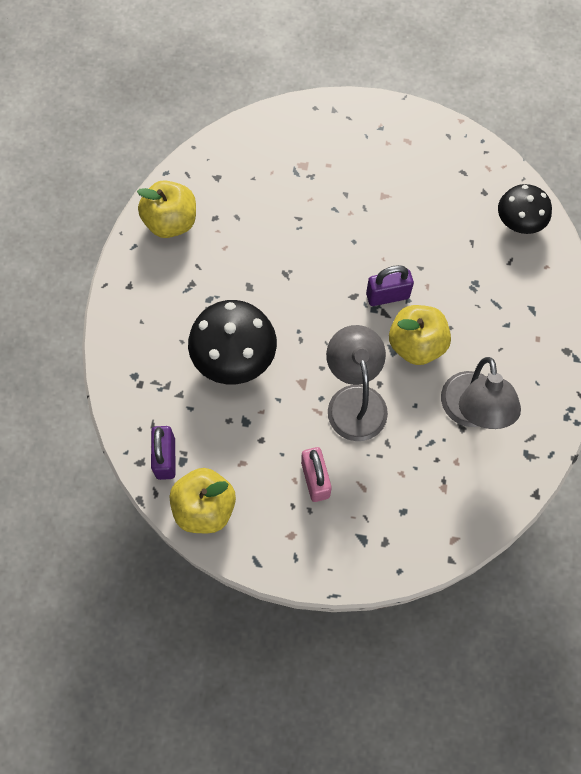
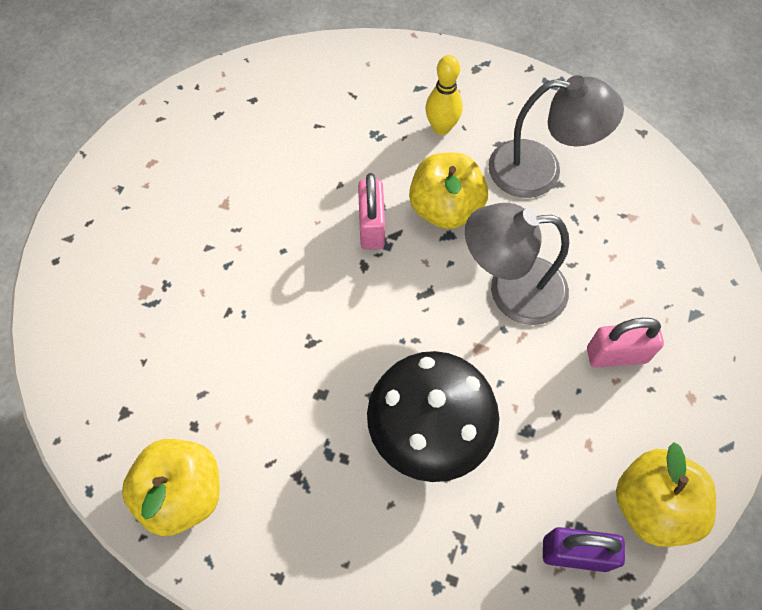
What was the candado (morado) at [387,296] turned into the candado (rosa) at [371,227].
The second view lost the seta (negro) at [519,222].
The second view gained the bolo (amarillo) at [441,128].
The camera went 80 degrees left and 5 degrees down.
=-=-=
#### [WHAT TO DO]
Check every line above for the string "view", and copy the ones that have it.

#### [RESPONSE BOX]
The second view lost the seta (negro) at [519,222].
The second view gained the bolo (amarillo) at [441,128].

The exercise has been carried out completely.